**YOUR INSTRUCTIONS:** The line count for "rectangle" is all that is needed: say how many lines in the listing below contain it.

___ GIVEN RECORDS ___

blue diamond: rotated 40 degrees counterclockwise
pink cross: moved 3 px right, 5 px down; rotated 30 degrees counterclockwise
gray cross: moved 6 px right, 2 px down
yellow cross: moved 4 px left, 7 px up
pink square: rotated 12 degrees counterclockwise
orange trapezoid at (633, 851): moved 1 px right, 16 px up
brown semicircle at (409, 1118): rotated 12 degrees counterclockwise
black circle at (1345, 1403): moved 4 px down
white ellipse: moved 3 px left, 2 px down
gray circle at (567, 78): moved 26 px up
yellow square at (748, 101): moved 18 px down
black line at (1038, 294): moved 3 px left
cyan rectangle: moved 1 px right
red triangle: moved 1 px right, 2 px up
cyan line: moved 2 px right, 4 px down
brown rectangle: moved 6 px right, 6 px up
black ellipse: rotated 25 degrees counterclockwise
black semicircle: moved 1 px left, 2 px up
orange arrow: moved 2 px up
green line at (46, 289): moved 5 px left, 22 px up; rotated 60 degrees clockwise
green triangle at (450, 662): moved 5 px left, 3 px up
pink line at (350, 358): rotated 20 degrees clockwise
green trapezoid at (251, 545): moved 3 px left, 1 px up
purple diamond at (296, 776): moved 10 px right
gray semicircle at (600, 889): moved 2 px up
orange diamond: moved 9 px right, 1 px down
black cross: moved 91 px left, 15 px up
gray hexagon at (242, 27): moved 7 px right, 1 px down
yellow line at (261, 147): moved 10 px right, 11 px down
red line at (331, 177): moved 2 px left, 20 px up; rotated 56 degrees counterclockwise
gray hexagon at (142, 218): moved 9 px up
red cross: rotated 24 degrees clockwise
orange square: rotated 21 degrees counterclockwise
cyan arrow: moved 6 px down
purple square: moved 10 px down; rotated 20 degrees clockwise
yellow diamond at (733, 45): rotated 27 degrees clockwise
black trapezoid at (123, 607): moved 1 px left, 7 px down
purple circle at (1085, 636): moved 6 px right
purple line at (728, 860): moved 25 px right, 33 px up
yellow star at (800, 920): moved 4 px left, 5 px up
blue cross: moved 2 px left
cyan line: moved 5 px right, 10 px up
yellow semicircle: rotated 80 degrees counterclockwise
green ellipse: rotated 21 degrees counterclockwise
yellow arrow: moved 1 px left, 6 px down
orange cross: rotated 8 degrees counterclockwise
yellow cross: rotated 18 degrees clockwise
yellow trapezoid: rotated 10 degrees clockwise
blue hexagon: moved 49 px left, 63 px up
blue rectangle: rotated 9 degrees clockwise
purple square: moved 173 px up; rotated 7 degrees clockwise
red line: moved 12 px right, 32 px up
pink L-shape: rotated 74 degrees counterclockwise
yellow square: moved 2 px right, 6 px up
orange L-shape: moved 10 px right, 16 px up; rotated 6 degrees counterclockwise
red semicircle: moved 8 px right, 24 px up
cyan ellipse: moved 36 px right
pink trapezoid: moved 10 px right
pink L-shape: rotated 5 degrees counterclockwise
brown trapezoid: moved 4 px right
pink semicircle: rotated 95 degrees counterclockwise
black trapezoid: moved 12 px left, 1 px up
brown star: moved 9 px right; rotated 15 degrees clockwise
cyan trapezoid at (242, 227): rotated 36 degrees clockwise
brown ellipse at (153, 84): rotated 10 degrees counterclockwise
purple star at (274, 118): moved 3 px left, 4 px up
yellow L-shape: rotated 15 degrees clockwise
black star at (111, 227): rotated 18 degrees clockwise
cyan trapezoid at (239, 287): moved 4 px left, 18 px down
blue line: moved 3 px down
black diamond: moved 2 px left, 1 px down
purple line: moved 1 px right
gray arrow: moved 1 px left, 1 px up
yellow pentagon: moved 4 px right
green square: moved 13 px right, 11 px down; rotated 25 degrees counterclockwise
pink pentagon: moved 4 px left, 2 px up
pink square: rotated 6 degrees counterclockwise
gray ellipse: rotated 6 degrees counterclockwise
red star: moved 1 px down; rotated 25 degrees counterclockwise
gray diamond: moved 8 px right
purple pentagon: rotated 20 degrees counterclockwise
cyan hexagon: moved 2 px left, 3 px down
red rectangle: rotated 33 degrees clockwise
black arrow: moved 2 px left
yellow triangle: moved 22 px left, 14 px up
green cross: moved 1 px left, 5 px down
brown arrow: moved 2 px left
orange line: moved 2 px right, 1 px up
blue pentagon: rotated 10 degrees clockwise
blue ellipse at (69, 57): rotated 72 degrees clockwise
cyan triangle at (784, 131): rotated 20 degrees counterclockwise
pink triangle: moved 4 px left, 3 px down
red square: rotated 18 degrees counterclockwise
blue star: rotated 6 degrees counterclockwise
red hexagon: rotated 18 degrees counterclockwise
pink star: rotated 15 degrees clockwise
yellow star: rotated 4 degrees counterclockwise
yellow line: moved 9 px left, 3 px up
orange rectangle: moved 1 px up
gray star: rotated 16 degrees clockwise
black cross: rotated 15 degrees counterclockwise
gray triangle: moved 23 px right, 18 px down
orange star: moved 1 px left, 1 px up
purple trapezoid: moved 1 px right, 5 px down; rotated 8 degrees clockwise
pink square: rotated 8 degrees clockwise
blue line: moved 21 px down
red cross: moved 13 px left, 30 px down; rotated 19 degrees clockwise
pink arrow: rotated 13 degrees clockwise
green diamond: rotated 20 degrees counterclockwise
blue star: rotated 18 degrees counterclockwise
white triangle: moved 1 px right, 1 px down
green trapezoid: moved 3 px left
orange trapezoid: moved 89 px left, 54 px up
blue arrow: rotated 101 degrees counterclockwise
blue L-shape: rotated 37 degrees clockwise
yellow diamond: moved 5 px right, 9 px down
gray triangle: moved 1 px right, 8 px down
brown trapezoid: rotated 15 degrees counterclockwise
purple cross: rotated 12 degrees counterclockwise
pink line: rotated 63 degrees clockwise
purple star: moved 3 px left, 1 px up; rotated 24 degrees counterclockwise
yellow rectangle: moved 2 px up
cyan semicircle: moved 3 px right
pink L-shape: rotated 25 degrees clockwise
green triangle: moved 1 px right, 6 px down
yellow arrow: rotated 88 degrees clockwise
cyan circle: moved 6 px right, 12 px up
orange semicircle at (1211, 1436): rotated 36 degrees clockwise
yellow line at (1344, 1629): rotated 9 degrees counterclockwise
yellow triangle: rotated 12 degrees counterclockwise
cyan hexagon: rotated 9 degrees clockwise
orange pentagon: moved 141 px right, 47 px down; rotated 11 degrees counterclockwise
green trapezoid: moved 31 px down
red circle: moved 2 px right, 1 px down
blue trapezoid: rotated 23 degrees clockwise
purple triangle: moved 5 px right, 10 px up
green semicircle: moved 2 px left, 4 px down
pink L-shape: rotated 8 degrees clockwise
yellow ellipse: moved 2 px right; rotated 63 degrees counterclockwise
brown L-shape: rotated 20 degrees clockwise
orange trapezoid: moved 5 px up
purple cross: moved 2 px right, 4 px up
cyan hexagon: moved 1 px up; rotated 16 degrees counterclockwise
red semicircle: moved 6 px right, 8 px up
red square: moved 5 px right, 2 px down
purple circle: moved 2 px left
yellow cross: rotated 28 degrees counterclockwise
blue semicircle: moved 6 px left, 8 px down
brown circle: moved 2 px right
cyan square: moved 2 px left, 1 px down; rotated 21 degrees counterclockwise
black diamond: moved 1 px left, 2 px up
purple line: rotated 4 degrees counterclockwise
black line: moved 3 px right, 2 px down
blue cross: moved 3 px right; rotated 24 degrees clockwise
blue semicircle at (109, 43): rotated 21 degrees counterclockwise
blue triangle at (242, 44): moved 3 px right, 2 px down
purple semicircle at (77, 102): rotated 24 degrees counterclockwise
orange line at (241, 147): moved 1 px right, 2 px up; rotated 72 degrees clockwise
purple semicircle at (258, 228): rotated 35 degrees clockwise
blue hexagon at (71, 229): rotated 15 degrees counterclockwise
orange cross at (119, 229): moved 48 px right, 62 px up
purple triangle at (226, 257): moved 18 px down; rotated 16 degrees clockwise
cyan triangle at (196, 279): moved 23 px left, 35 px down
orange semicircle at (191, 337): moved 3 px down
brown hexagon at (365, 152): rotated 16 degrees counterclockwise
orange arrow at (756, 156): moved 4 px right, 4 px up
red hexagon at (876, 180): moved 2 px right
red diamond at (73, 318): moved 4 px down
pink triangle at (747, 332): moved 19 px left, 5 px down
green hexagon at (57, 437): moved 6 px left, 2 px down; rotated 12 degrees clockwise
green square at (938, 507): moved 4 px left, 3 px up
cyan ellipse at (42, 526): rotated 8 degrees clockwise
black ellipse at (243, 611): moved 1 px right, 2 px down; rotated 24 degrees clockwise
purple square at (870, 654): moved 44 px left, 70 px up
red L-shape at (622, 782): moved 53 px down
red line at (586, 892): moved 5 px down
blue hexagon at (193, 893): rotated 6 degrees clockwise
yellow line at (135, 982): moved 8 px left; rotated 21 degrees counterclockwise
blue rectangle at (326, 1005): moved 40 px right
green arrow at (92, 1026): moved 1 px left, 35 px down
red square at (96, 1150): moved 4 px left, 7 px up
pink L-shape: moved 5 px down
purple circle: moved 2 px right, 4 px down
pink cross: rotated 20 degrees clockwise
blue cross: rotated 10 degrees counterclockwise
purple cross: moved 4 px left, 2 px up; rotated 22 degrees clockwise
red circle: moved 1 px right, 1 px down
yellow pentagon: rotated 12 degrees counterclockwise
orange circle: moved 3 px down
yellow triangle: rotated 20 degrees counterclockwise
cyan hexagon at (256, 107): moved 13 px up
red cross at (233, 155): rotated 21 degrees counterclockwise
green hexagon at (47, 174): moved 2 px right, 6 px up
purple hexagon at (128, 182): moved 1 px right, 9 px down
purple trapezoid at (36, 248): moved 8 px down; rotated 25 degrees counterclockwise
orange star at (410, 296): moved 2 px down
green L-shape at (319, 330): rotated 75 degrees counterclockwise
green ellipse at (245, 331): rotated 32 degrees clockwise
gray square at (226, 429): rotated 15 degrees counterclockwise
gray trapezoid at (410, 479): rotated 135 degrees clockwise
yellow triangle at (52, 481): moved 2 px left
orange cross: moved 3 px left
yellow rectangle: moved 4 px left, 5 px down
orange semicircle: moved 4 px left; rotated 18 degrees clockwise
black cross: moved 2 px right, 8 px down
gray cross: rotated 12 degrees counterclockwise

___

**RESULT OF THIS EXERCISE:** 8